__Data__:

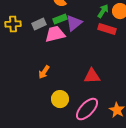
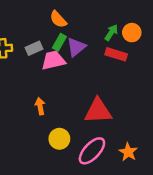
green rectangle: (60, 19) -> (59, 42), turned -40
orange arrow: (44, 72) -> (40, 106), turned 136
red triangle: (92, 76) -> (98, 111), size x1.4

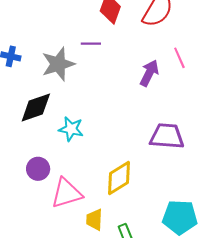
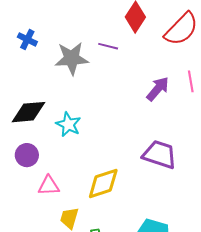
black diamond: (36, 108) -> (28, 112), moved
pink triangle: (67, 193) -> (49, 186), size x0.7

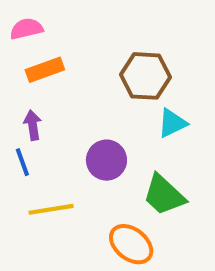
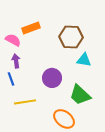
pink semicircle: (26, 29) -> (13, 40), moved, turned 42
orange rectangle: (45, 70) -> (31, 28), moved
cyan triangle: (172, 123) -> (84, 60), turned 35

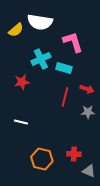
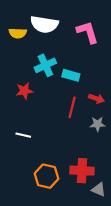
yellow semicircle: (16, 30) -> (18, 33), turned 42
pink L-shape: (73, 42) -> (88, 32), moved
red cross: (74, 154) -> (82, 171), size x1.5

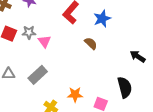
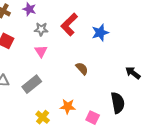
gray star: (29, 32) -> (41, 29), moved
brown semicircle: (91, 43) -> (82, 68), moved

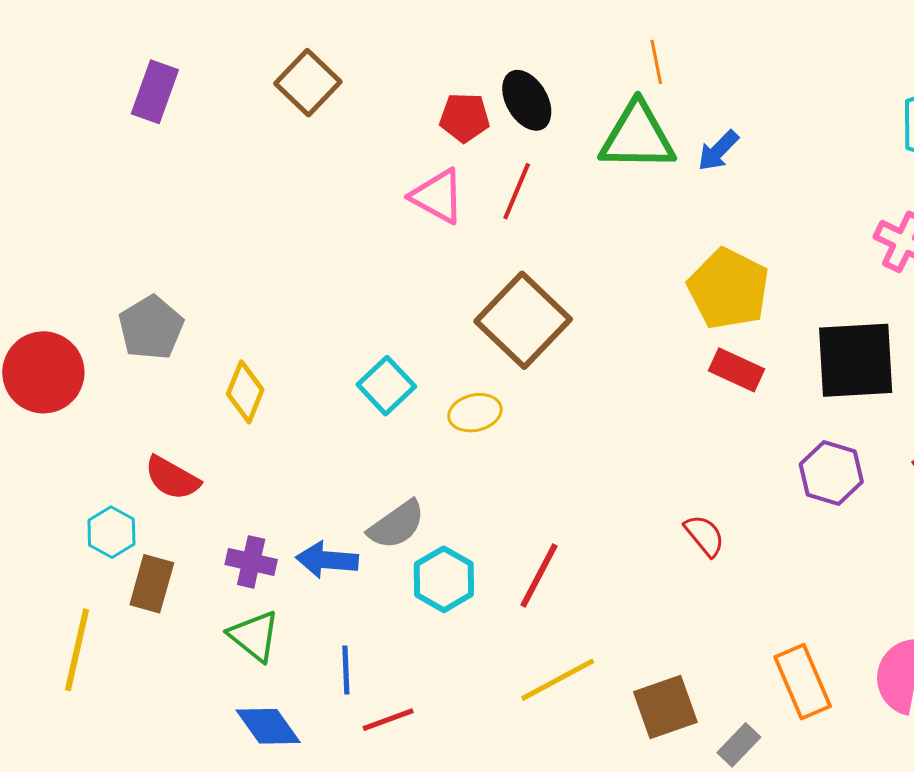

__Assignment__: Go through the records above, find every line with the word "moved", and list those lines.

__Solved problem__:
black diamond: (36, 108) -> (28, 112), moved
pink semicircle: (26, 29) -> (13, 40), moved, turned 42
orange rectangle: (45, 70) -> (31, 28), moved
pink L-shape: (73, 42) -> (88, 32), moved
gray star: (29, 32) -> (41, 29), moved
brown semicircle: (91, 43) -> (82, 68), moved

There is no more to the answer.